### INFORMATION GIVEN
++++++++++++++++++++
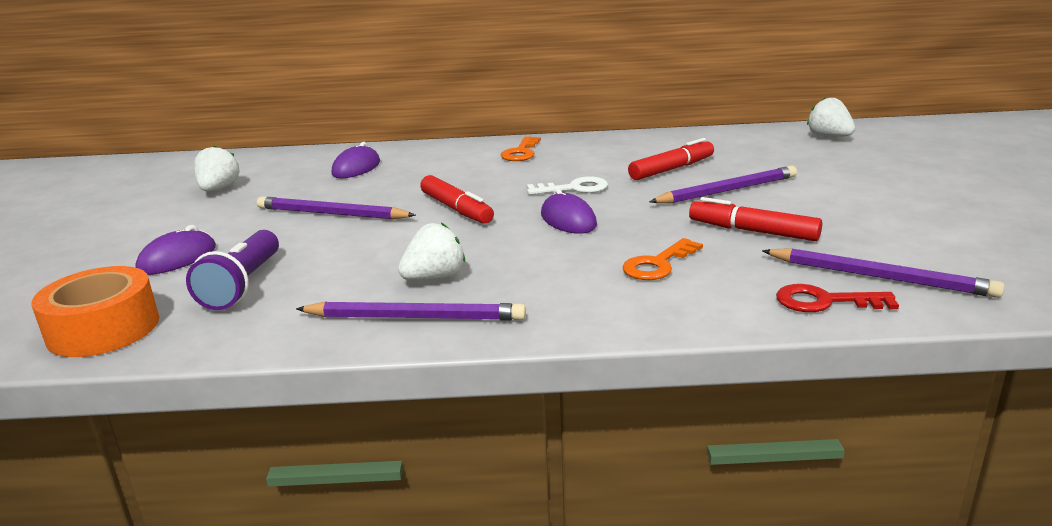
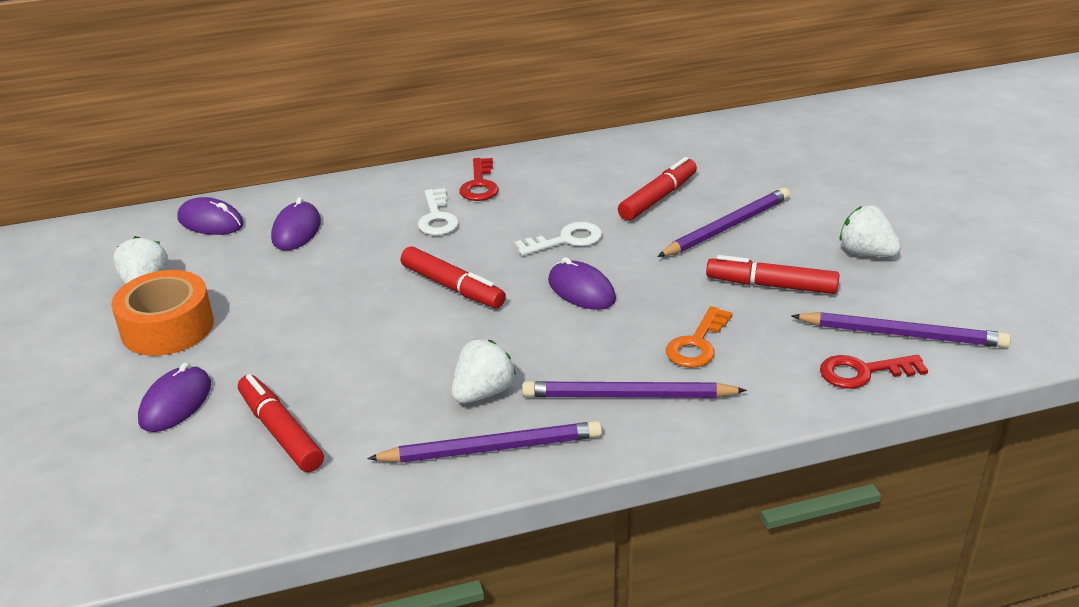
camera: 15 degrees left, 10 degrees up
(103, 329) = (166, 514): orange tape -> orange tape (167, 327)
(242, 285) = (280, 432): purple flashlight -> red marker
(296, 159) = (211, 222): none -> purple mouse
(332, 214) = (313, 311): purple pencil -> purple pencil (628, 396)
(473, 168) = (437, 217): none -> white key
(521, 152) = (479, 185): orange key -> red key
(829, 137) = (803, 129): white strawberry -> white strawberry (866, 253)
++++++++++++++++++++
### EXERCISE
Set down exactly, and only, the lines from the one containing "(473, 168) = (437, 217): none -> white key" to the final line of the data.

### FINISHED TASK
(473, 168) = (437, 217): none -> white key
(521, 152) = (479, 185): orange key -> red key
(829, 137) = (803, 129): white strawberry -> white strawberry (866, 253)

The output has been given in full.